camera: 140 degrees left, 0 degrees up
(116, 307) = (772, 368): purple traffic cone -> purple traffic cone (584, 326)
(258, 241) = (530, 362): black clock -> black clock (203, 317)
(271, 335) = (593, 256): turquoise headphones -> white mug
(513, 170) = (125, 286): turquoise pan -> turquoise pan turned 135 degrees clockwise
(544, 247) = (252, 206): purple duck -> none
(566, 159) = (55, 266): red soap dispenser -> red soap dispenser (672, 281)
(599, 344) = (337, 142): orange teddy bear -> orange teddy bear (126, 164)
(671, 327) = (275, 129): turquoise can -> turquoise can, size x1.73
...
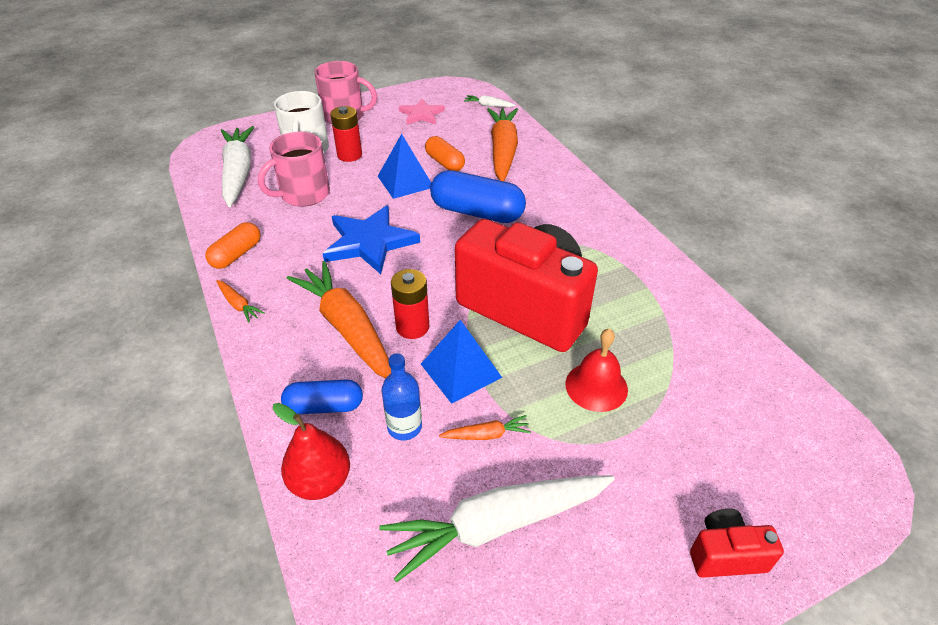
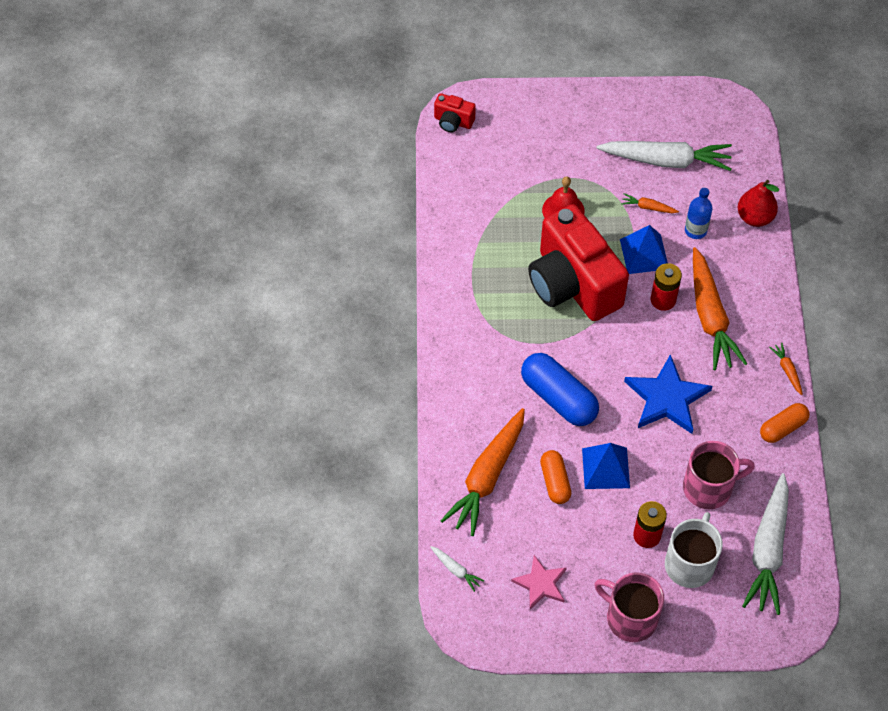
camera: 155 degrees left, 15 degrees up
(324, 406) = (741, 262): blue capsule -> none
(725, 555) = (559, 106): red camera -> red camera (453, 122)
---
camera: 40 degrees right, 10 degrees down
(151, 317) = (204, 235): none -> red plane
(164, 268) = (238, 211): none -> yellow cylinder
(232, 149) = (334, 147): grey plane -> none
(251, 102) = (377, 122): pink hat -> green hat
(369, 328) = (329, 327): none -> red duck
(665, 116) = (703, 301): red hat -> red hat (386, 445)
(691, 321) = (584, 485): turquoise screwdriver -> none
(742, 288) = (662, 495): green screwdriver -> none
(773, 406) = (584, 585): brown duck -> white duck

**Exercise description**
Set down, from the entries above, exactly the lines from the one with "camera: 140 degrees left, 0 degrees up" up to and including the one with "(671, 327) = (275, 129): turquoise", and no other lines.

**Finished exercise**
camera: 140 degrees left, 0 degrees up
(116, 307) = (772, 368): purple traffic cone -> purple traffic cone (584, 326)
(258, 241) = (530, 362): black clock -> black clock (203, 317)
(271, 335) = (593, 256): turquoise headphones -> white mug
(513, 170) = (125, 286): turquoise pan -> turquoise pan turned 135 degrees clockwise
(544, 247) = (252, 206): purple duck -> none
(566, 159) = (55, 266): red soap dispenser -> red soap dispenser (672, 281)
(599, 344) = (337, 142): orange teddy bear -> orange teddy bear (126, 164)
(671, 327) = (275, 129): turquoise can -> turquoise can, size x1.73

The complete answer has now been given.